* _WHAT YOU SHOULD DO_:
One part of the entries below is wanted: the lines from the one containing "candado/blanco <641, 386, 676, 424>" through the one containing "limón/amarillo <214, 304, 253, 344>". Write those out exactly and nothing else.

Start of Block

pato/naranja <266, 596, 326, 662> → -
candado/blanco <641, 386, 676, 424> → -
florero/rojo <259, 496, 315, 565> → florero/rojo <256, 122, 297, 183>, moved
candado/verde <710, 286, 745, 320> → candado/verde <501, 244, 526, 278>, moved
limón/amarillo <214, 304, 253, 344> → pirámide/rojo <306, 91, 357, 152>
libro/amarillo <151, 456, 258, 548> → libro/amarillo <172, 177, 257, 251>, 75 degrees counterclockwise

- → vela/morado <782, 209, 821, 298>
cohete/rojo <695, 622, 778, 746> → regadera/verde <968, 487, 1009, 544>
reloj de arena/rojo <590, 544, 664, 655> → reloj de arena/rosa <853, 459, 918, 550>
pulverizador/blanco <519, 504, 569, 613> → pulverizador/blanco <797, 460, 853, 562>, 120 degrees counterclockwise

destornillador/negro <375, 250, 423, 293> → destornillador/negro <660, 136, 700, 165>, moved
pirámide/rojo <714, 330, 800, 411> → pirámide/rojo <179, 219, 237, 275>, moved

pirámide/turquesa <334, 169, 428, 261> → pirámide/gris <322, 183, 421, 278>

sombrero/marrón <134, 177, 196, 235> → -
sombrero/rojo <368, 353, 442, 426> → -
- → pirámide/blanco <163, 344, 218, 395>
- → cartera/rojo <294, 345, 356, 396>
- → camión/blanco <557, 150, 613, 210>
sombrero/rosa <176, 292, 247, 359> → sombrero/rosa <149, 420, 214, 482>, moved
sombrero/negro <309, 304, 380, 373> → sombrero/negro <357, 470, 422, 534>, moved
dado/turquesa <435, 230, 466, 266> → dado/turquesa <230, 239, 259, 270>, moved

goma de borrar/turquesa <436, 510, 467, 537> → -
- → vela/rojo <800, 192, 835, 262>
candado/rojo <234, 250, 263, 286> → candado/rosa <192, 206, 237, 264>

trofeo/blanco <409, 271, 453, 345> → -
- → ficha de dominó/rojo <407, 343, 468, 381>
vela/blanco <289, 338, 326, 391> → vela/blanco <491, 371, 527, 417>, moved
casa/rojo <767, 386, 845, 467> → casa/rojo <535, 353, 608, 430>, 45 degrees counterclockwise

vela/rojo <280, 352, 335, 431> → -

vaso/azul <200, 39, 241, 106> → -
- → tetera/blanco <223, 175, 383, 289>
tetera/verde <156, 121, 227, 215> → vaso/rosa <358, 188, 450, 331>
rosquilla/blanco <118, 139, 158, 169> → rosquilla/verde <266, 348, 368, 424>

End of Block

* _REPLY_:
candado/blanco <641, 386, 676, 424> → -
florero/rojo <259, 496, 315, 565> → florero/rojo <256, 122, 297, 183>, moved
candado/verde <710, 286, 745, 320> → candado/verde <501, 244, 526, 278>, moved
limón/amarillo <214, 304, 253, 344> → pirámide/rojo <306, 91, 357, 152>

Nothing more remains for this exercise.